Work to complete:
Please render the records below as a numbered list, starting at the beginning of the records and ending at the line that contains "Looking at the image, I should click on (224, 724).". Leave out any blank lines.
Start of Material supplied
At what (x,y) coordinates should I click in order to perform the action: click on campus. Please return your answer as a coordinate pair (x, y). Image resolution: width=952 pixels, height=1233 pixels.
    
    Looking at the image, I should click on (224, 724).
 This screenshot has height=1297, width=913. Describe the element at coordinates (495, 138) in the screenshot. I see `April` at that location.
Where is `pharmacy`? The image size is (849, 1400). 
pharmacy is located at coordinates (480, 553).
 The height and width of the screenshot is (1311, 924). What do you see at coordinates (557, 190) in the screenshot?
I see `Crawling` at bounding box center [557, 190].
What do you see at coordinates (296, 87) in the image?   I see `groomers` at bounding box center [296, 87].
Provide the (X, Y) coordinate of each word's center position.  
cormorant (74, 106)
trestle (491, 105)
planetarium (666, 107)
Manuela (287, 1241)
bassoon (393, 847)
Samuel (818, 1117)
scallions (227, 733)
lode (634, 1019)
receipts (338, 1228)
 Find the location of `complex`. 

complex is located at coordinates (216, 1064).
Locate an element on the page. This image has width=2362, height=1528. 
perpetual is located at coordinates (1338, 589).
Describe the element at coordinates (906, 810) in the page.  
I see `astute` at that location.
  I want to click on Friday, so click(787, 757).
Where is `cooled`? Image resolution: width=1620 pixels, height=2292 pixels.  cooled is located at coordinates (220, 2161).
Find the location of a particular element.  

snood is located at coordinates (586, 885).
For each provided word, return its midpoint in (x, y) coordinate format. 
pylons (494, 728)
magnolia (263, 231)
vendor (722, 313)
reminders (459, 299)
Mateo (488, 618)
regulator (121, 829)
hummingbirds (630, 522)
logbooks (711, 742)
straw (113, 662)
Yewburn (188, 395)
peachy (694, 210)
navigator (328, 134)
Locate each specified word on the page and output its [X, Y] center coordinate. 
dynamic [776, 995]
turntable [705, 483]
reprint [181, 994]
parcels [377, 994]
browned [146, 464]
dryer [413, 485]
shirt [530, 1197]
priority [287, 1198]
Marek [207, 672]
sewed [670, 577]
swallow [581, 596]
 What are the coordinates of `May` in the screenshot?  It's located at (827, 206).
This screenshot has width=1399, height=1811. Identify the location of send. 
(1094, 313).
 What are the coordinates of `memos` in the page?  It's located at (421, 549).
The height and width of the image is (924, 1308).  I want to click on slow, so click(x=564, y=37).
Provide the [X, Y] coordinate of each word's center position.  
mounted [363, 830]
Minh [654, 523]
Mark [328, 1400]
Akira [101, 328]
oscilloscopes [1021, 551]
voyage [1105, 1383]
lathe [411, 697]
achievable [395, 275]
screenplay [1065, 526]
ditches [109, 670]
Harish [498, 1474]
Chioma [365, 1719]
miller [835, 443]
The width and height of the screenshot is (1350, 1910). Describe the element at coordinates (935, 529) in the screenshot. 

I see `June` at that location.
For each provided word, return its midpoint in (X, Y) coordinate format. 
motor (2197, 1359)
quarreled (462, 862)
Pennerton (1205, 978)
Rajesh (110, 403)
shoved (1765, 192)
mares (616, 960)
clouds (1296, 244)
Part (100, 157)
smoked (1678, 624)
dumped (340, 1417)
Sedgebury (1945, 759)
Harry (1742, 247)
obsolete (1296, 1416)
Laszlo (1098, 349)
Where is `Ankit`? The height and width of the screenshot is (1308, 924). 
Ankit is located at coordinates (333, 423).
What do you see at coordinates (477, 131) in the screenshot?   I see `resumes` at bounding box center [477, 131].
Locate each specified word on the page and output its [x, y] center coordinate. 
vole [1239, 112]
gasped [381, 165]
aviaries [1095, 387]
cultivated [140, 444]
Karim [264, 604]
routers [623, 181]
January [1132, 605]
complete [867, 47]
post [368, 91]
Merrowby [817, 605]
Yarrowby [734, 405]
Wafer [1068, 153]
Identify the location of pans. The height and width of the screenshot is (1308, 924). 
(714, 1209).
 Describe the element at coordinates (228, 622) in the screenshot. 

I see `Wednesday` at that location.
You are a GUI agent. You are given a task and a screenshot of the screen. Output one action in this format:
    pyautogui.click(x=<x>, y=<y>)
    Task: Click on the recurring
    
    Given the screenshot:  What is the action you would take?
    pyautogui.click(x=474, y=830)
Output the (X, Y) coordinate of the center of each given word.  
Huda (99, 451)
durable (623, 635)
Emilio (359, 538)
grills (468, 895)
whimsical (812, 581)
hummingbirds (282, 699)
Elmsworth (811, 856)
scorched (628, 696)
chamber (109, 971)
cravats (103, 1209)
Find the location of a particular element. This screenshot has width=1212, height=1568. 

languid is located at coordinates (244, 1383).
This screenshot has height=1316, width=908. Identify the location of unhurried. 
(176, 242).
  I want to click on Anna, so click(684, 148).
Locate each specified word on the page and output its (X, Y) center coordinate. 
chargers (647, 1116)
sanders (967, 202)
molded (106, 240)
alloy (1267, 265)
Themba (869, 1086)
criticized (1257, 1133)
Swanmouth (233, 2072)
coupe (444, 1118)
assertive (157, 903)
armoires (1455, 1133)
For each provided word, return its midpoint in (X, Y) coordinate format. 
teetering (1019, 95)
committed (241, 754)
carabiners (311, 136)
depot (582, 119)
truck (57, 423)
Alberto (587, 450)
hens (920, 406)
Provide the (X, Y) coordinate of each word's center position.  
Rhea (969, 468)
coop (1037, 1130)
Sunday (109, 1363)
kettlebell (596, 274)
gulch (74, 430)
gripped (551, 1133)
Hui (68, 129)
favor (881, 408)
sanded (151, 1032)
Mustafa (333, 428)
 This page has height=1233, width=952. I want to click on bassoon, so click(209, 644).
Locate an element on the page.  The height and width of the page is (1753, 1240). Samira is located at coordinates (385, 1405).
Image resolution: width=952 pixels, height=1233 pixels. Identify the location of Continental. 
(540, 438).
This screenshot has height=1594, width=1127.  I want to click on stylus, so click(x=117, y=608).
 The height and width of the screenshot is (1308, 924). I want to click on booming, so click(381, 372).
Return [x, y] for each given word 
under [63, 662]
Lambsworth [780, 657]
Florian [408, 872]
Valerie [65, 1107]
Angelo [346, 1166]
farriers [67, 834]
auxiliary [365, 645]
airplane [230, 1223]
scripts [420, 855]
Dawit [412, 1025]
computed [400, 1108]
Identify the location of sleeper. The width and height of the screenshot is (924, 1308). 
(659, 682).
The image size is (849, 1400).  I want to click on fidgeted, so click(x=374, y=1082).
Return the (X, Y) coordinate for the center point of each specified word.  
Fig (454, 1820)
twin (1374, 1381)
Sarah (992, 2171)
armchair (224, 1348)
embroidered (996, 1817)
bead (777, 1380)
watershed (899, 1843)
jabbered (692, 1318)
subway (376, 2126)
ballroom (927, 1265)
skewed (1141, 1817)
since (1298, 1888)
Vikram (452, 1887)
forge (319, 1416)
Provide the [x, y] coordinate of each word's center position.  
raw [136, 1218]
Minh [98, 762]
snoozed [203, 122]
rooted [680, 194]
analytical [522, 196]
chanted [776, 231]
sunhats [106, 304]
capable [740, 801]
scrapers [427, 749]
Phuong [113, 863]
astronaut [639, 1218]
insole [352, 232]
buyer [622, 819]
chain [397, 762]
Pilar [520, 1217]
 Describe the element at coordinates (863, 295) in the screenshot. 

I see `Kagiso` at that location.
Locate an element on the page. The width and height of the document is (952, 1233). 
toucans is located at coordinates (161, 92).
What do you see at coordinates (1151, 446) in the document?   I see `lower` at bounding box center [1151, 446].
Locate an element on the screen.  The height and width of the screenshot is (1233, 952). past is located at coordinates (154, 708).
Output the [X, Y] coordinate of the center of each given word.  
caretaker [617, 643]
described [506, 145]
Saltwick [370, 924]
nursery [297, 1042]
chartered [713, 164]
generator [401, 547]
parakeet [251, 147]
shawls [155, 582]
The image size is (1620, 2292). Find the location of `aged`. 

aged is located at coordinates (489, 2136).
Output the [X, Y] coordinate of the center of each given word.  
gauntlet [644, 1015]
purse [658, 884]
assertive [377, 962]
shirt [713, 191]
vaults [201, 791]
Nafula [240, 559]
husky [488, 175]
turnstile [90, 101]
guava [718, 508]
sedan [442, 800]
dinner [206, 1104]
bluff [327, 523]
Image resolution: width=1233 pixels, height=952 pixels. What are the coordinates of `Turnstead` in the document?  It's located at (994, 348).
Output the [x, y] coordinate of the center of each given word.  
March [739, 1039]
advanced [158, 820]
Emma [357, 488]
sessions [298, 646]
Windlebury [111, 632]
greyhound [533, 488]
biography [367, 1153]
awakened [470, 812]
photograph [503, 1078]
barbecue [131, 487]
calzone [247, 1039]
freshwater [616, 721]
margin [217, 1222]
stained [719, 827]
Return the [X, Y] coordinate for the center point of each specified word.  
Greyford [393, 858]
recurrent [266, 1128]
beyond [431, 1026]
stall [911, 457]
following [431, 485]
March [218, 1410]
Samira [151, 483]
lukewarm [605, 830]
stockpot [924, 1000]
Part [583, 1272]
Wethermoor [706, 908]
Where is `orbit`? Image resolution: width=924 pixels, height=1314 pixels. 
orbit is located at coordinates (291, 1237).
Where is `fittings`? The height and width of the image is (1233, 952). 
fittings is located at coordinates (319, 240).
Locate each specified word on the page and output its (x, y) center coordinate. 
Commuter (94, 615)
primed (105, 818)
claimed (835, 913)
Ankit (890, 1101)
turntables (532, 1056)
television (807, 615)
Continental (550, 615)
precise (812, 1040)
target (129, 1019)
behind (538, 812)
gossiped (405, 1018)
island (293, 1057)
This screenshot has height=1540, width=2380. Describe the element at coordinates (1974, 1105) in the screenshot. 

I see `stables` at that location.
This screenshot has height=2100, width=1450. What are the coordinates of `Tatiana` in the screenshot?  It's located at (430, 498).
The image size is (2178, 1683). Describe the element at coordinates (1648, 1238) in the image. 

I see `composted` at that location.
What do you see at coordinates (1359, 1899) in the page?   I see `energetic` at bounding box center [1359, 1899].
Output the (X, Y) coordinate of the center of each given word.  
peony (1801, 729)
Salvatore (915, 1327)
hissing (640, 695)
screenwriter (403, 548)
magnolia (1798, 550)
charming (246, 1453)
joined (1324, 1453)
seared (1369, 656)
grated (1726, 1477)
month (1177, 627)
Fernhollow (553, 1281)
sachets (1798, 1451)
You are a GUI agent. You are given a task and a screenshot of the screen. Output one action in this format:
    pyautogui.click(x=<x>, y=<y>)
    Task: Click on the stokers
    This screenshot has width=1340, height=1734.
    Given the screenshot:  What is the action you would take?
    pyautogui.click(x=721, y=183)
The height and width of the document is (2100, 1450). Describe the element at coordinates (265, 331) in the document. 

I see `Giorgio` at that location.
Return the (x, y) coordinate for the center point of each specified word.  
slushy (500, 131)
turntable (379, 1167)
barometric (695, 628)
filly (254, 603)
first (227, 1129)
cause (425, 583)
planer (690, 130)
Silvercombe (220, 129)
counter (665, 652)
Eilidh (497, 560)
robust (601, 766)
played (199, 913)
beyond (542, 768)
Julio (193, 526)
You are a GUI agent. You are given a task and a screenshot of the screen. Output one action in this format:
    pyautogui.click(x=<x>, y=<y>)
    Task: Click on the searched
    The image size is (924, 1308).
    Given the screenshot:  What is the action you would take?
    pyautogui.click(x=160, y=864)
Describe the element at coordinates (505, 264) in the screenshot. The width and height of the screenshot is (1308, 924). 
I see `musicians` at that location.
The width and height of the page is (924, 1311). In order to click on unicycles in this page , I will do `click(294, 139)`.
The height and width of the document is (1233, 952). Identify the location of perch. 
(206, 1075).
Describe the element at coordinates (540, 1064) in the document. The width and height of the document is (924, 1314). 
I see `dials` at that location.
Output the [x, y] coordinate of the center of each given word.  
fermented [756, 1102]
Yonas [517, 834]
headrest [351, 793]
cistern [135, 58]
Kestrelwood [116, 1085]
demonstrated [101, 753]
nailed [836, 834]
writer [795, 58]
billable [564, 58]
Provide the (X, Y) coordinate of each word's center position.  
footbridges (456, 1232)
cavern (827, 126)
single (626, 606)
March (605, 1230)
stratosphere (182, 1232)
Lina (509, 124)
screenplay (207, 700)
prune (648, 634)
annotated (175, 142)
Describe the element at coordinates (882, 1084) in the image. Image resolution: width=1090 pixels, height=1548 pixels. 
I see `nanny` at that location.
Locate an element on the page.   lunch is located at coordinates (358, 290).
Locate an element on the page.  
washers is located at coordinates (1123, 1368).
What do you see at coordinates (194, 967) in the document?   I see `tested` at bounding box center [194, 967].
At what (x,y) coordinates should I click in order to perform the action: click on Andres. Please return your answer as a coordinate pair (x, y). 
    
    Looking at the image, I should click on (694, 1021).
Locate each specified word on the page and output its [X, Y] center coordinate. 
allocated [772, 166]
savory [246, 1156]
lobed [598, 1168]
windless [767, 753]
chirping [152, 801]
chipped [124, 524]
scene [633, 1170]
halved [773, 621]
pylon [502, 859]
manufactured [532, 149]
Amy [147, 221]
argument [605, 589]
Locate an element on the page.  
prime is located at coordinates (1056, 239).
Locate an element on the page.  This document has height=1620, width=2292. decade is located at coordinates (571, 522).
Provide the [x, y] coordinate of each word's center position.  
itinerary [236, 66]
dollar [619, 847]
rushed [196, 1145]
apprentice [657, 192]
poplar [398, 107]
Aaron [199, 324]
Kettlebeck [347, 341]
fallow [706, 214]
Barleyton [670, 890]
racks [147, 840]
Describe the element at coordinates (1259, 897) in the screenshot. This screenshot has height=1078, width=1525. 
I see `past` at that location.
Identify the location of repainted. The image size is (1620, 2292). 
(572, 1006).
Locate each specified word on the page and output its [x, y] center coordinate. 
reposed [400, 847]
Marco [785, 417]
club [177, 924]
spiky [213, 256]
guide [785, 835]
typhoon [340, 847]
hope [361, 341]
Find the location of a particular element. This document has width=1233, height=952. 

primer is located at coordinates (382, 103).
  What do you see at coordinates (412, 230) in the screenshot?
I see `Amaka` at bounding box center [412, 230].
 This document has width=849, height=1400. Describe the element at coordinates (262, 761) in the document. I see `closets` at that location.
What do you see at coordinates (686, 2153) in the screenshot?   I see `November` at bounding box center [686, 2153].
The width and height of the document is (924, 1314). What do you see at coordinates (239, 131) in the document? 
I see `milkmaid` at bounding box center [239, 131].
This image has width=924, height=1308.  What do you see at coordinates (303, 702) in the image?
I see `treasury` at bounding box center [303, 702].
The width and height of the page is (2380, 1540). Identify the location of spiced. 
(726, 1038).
End of Material supplied
Response to the task:
1. At what (x,y) coordinates should I click in order to perform the action: click on campus. Please return your answer as a coordinate pair (x, y). Image resolution: width=952 pixels, height=1233 pixels.
2.     Looking at the image, I should click on (224, 724).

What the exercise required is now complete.